Object correspondence data:

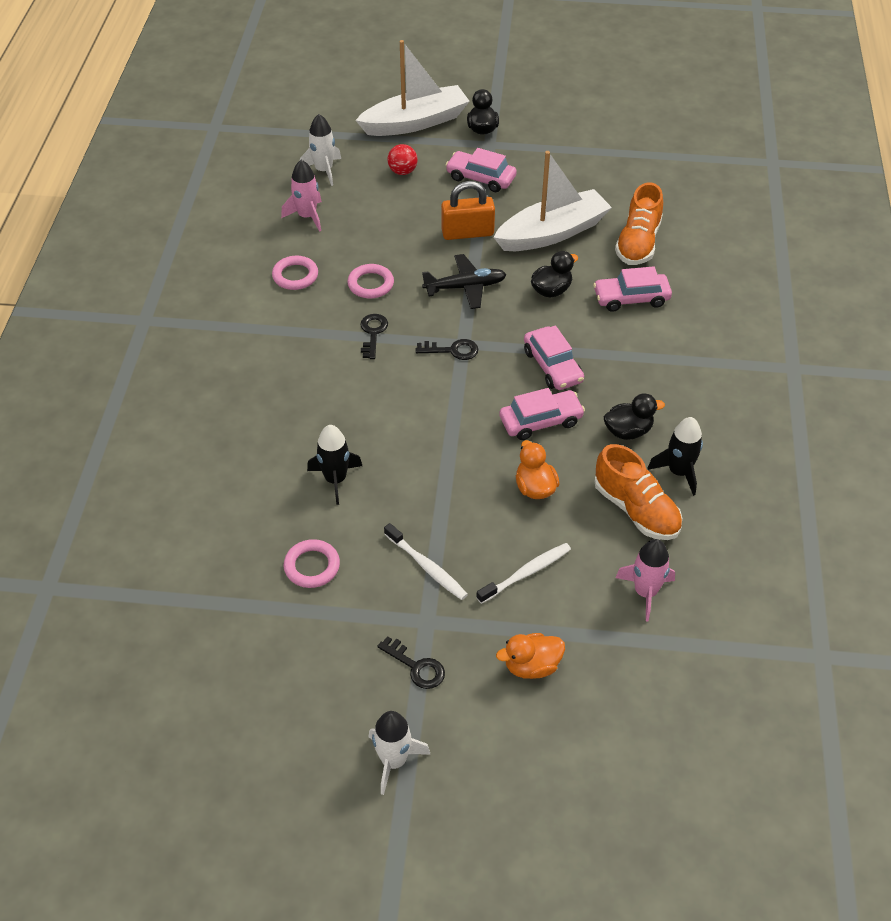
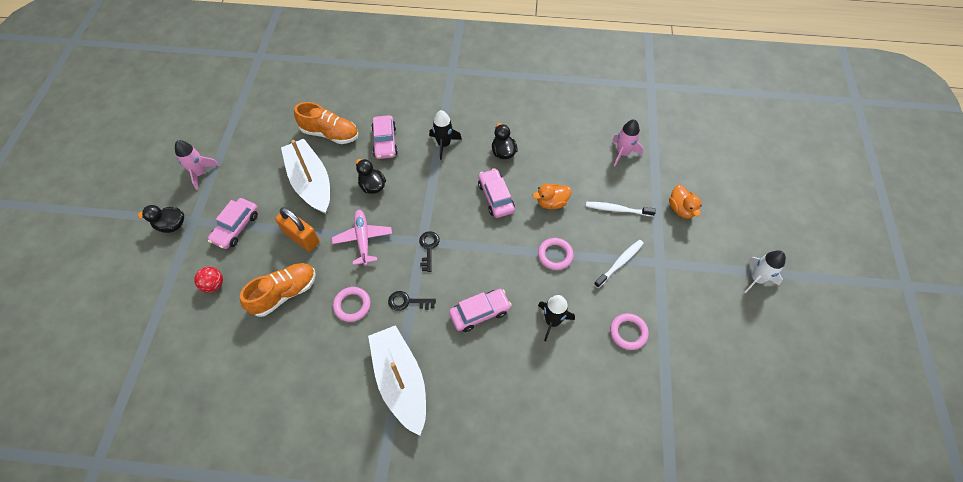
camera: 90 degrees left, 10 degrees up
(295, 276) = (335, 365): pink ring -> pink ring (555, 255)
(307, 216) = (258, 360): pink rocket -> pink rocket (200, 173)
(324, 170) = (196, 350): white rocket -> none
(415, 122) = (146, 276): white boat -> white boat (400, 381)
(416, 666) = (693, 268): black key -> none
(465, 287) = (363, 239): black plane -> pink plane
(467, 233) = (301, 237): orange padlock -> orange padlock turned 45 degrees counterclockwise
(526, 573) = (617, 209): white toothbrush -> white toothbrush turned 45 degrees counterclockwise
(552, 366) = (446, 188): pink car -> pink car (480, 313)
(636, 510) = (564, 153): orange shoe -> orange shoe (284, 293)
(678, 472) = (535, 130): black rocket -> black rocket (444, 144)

= Prompt =
Exactly the lines from the one containing "(552, 366) = (446, 188): pink" through the final line above, and only those, should be given again.

= Task output =
(552, 366) = (446, 188): pink car -> pink car (480, 313)
(636, 510) = (564, 153): orange shoe -> orange shoe (284, 293)
(678, 472) = (535, 130): black rocket -> black rocket (444, 144)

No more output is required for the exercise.